## Work to complete
Duplicate the entries starting with the line that contains "Return every road" and going on through the line that contains "road 3 (residential): [(481,0),(413,17),(347,50)]", reproducing each line without any change.

## Data excerpts
────────────────────
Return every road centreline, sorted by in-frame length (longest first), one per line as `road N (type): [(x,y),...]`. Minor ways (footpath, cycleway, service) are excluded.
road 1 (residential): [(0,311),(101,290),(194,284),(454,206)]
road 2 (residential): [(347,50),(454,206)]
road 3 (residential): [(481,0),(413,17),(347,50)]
────────────────────
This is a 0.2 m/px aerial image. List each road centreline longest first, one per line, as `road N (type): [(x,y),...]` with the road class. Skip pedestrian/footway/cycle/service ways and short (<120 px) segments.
────────────────────
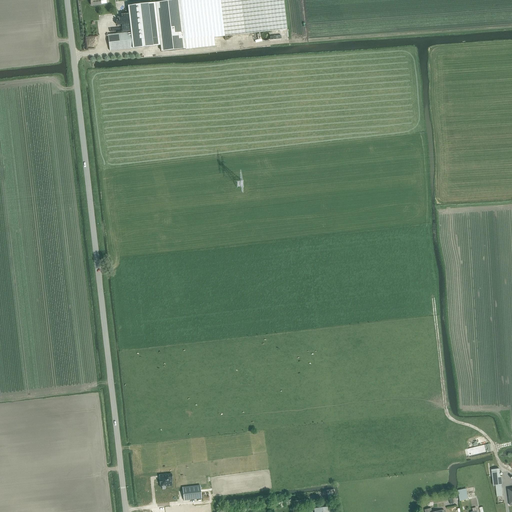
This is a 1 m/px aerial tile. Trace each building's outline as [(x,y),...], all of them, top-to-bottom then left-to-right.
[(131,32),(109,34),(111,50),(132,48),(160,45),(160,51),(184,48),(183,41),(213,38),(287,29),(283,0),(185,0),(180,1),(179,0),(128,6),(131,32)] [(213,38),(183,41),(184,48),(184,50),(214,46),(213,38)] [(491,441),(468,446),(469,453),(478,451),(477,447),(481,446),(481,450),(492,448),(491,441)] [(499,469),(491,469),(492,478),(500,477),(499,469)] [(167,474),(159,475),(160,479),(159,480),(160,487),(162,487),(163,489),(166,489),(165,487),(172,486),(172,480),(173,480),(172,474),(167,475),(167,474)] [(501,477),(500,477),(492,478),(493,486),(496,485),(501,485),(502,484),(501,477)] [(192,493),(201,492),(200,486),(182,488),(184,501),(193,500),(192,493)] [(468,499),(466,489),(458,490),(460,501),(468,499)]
────────────────────
## Written answer
Return every road centreline, sorted by in-frame length (longest first), one per line as `road N (type): [(x,y),...]`. Minor ways (footpath, cycleway, service) are excluded.
road 1 (residential): [(0,311),(101,290),(194,284),(454,206)]
road 2 (residential): [(347,50),(454,206)]
road 3 (residential): [(481,0),(413,17),(347,50)]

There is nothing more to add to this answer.